● Exercise details:
Copy the lines of the listing word for word, from its start through the line containing "orange pentagon: rotated", inclusive. Leave the pictures out of your answer.

##### Task material

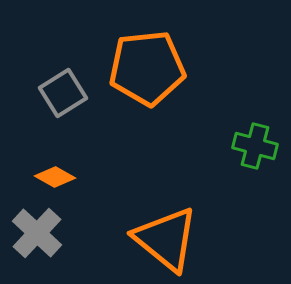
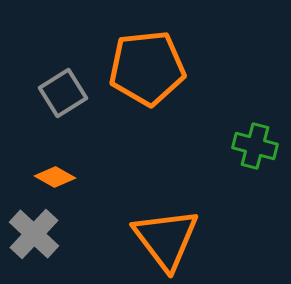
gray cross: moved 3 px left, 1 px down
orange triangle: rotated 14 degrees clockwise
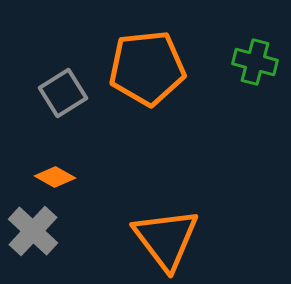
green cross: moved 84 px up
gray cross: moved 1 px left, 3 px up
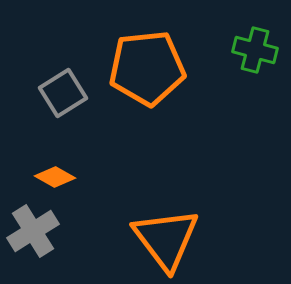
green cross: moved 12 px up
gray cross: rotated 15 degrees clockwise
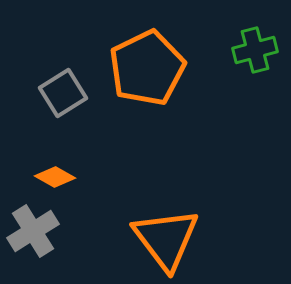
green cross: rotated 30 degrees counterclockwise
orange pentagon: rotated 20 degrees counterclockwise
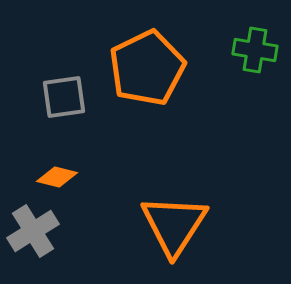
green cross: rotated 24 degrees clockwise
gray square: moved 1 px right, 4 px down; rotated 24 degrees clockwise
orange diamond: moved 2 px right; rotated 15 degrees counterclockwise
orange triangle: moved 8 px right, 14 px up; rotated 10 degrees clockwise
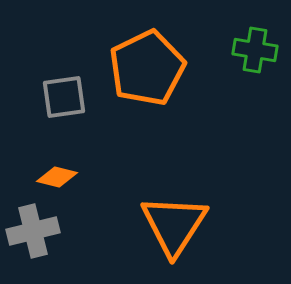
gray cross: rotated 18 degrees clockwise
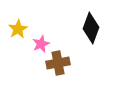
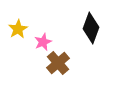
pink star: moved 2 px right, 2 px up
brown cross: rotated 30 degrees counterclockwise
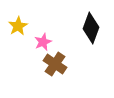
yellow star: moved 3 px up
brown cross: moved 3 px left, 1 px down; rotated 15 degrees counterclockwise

##########

● Problem solution:
gray cross: moved 3 px left, 1 px down
orange triangle: rotated 14 degrees clockwise
green cross: moved 84 px up
gray cross: moved 1 px left, 3 px up
green cross: moved 12 px up
gray cross: rotated 15 degrees clockwise
green cross: rotated 30 degrees counterclockwise
orange pentagon: rotated 20 degrees counterclockwise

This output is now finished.